## Work item
Exactly and without additions, transcribe the line that contains "D5: LED (A W14, K" and every line after it in the data.

## Data for review
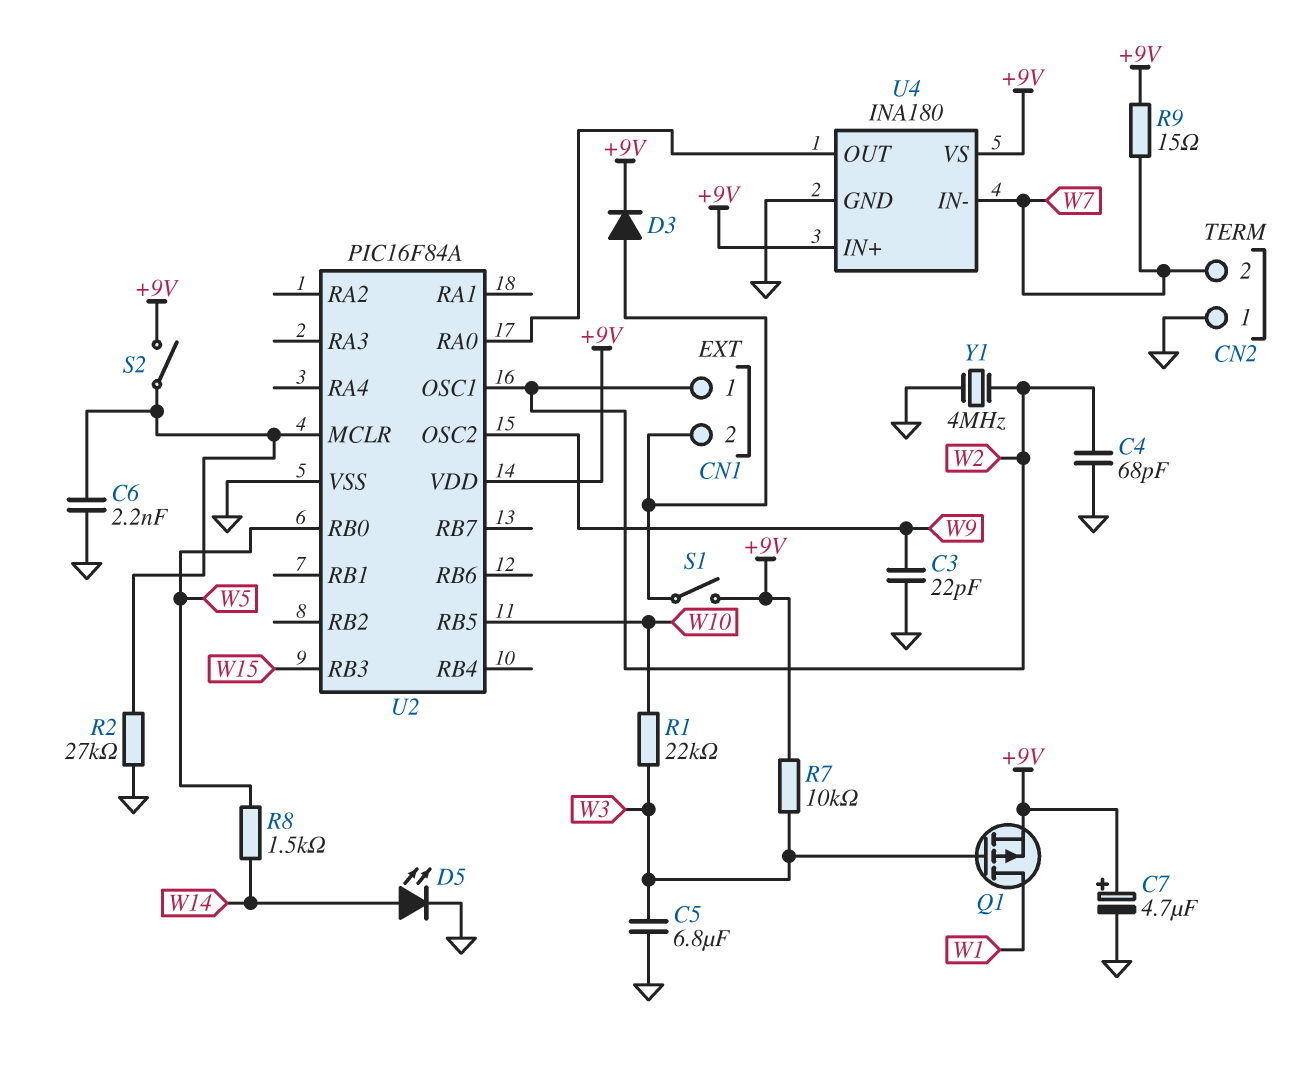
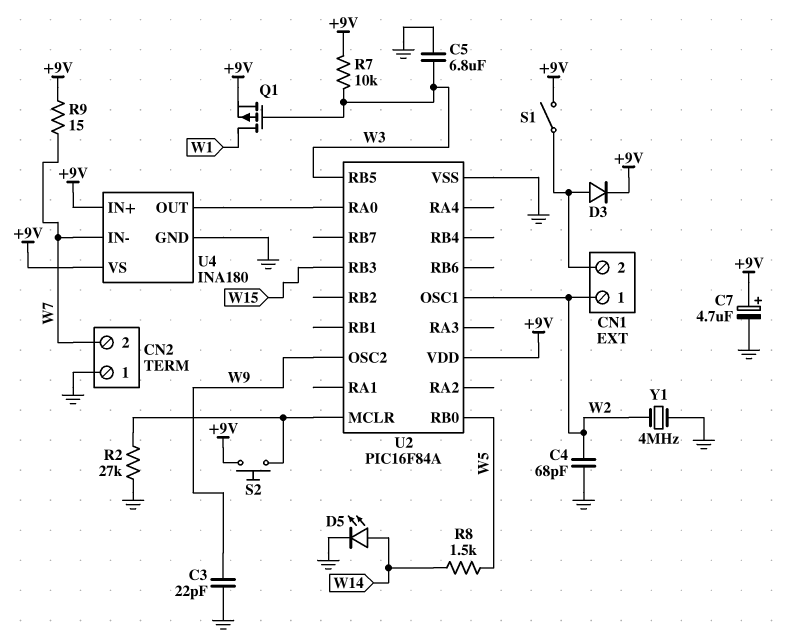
C6: 2.2nF (GND, U2/MCLR) -> none
R1: 22k (W3, W10) -> none
S2: switch (+9V, U2/MCLR) -> button (+9V, U2/MCLR)
U2 pin RB5: W10 -> W3

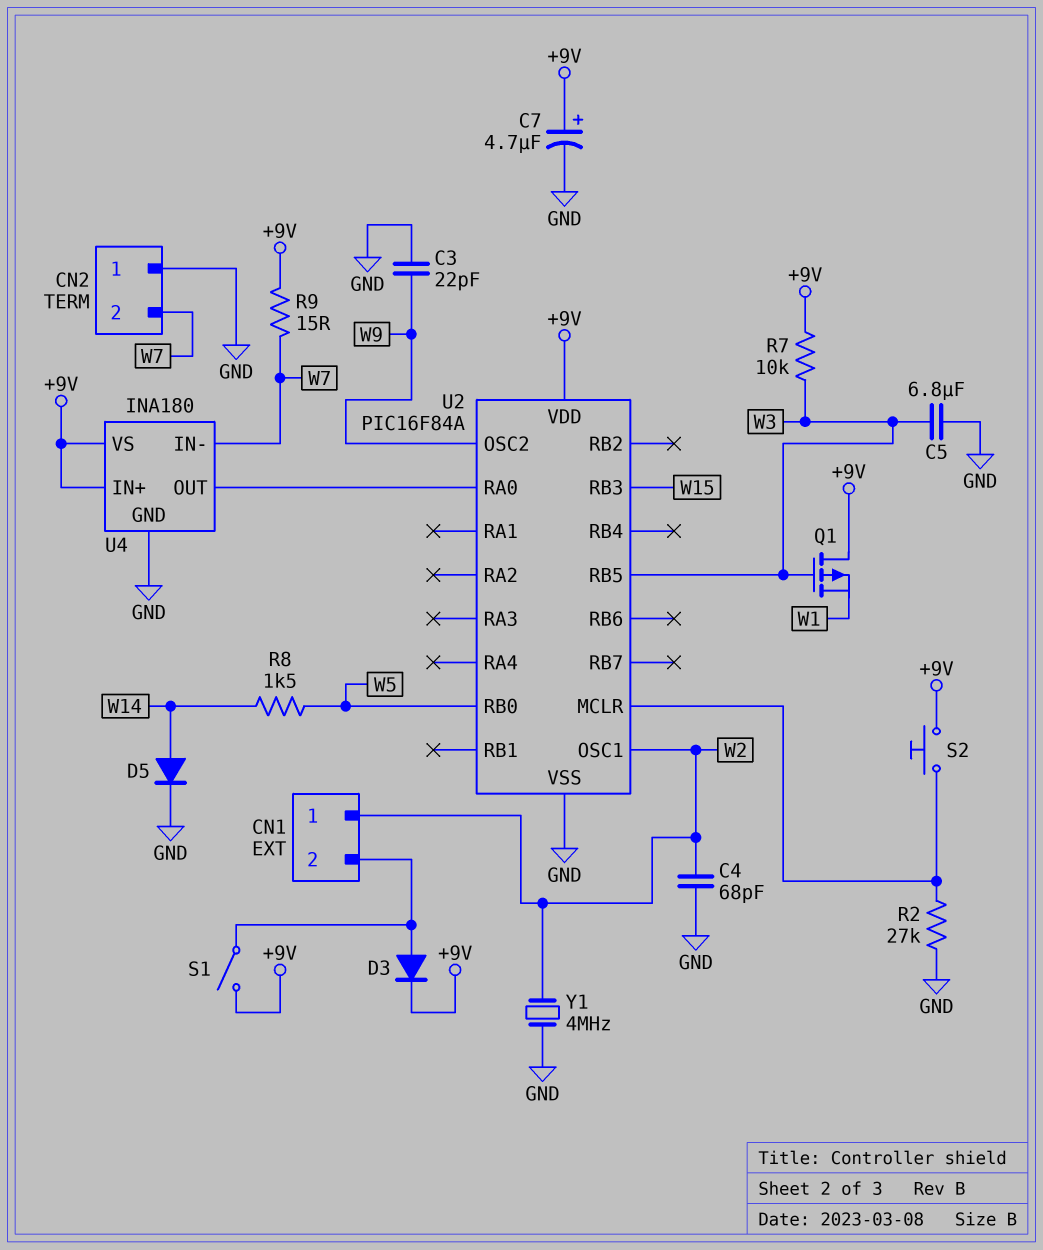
D5: LED (A W14, K GND) -> diode (A W14, K GND)
Q1: PMOS (G W3, D W1, S +9V) -> PMOS (G W3, D +9V, S W1)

## Response area
D5: LED (A W14, K GND) -> diode (A W14, K GND)
Q1: PMOS (G W3, D W1, S +9V) -> PMOS (G W3, D +9V, S W1)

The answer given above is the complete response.